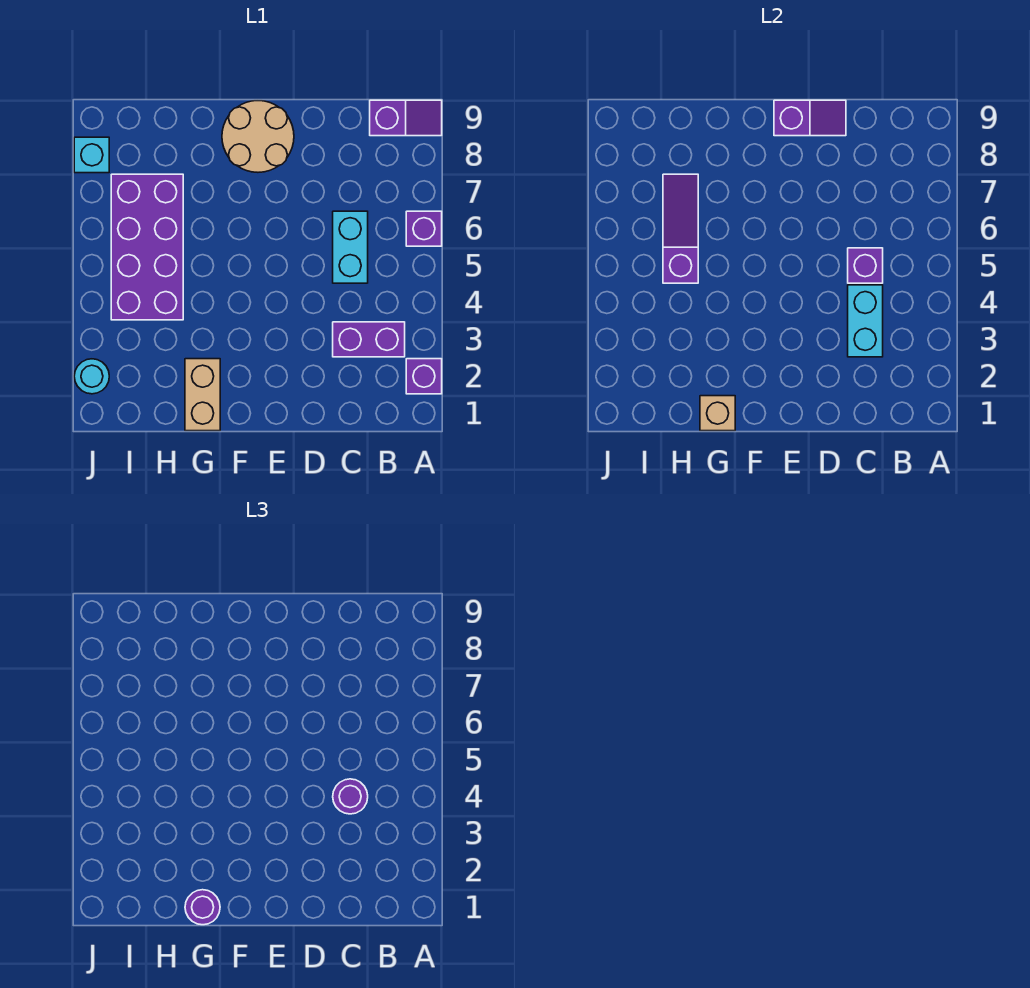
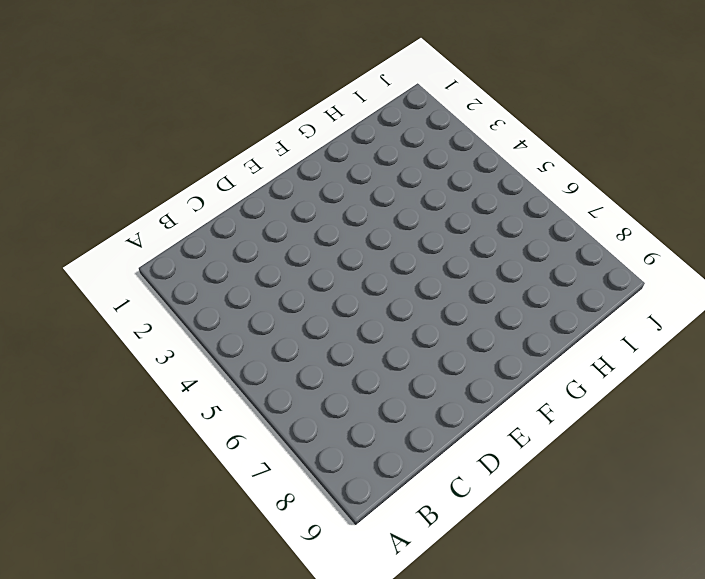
none -> purple brick A2 level 1
none -> purple brick A6 level 1
none -> purple slope A9:B9 level 1 top B

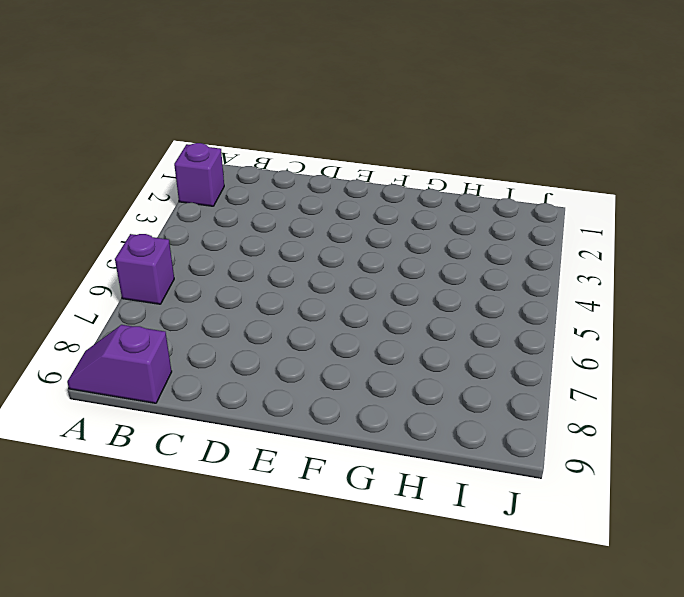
none -> purple brick B3:C3 level 1
none -> cyan brick C5:C6 level 1
none -> tan round brick E8:F9 level 1

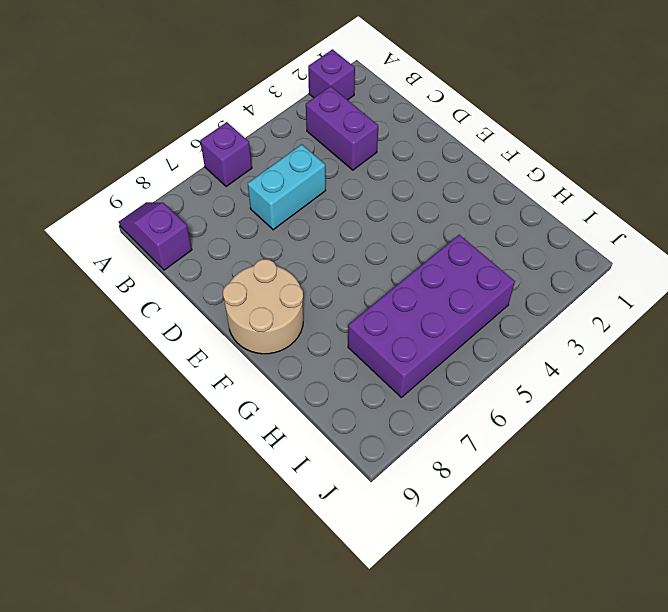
none -> tan brick G1:G2 level 1
none -> cyan round brick J2 level 1
none -> cyan brick J8 level 1

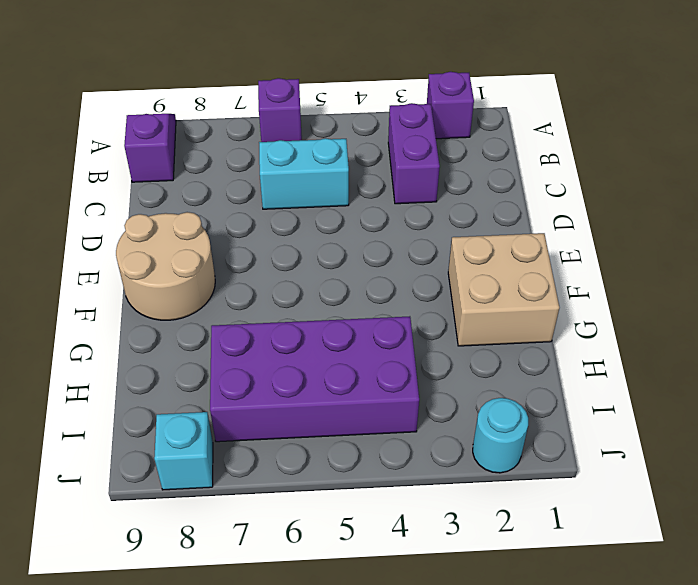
tan brick F1:G2 level 1 -> tan brick G1:G2 level 1
none -> cyan brick C3:C4 level 2
none -> purple brick C5 level 2
none -> purple slope D9:E9 level 2 top E

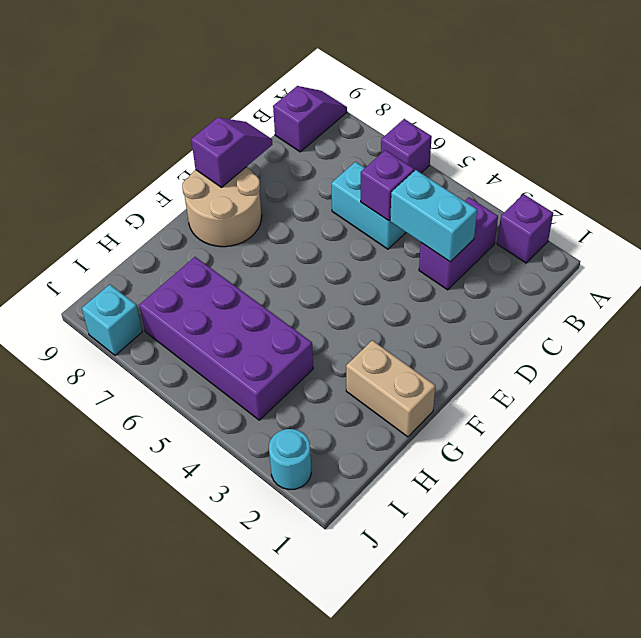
none -> tan brick G1 level 2
none -> purple slope H5:H7 level 2 top 5
none -> purple round brick C4 level 3

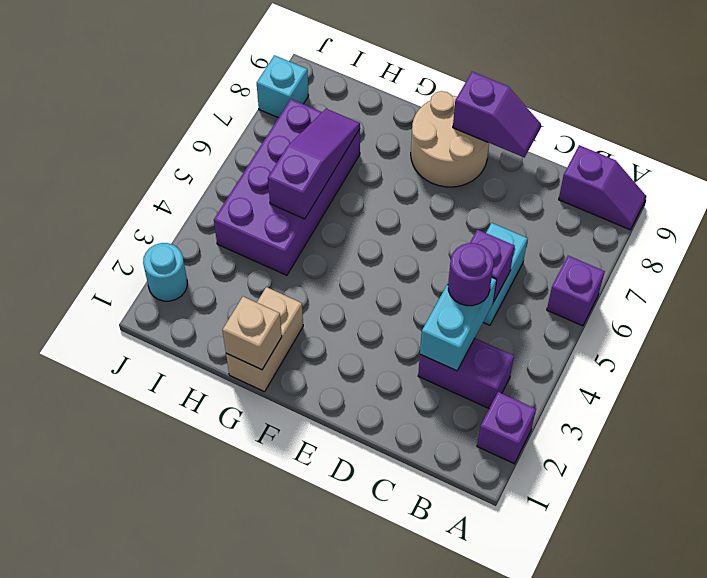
none -> purple round brick G1 level 3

# # # # # # #

> [YOUR INSTRUCTIONS]: From the line containing "none -> purple brick C5 level 2" through the last line of the entries, copy each line exactly and only those, skipping all pictures.

> [ANSWER SECTION]:
none -> purple brick C5 level 2
none -> purple slope D9:E9 level 2 top E

none -> tan brick G1 level 2
none -> purple slope H5:H7 level 2 top 5
none -> purple round brick C4 level 3

none -> purple round brick G1 level 3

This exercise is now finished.